Supplied records:
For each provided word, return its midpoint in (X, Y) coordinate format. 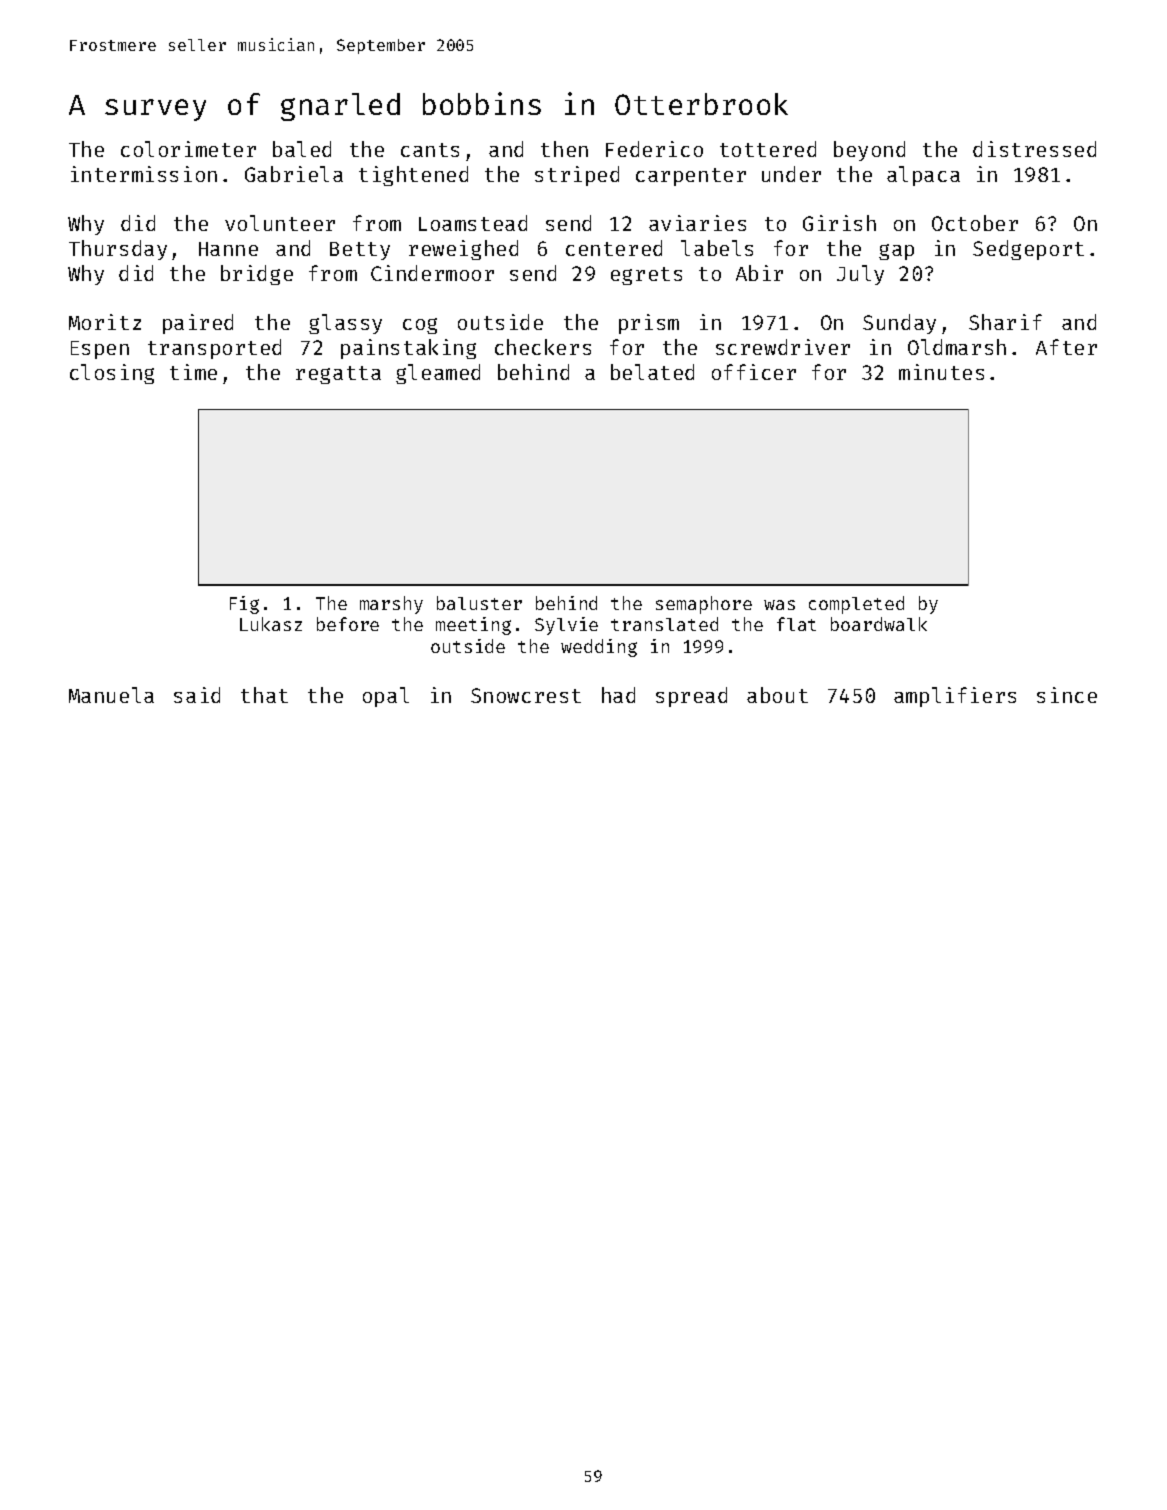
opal (386, 697)
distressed (1034, 149)
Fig (244, 605)
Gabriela (294, 174)
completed (856, 605)
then (564, 149)
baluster (479, 603)
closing (112, 374)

What you will do: Please render the data above as a JSON list of strings, one string per line, skipping blank lines and leaving out the picture.

Answer to this task:
[
  "For each provided word, return its midpoint in (X, Y) coordinate format. ",
  "opal (386, 697)",
  "distressed (1034, 149)",
  "Fig (244, 605)",
  "Gabriela (294, 174)",
  "completed (856, 605)",
  "then (564, 149)",
  "baluster (479, 603)",
  "closing (112, 374)"
]